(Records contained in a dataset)
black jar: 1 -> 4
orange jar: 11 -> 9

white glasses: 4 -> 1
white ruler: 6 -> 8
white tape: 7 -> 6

- _PROMPT_: The records above need to be written out again. Keep them exact.

- _COMPLETED EXERCISE_:
black jar: 1 -> 4
orange jar: 11 -> 9

white glasses: 4 -> 1
white ruler: 6 -> 8
white tape: 7 -> 6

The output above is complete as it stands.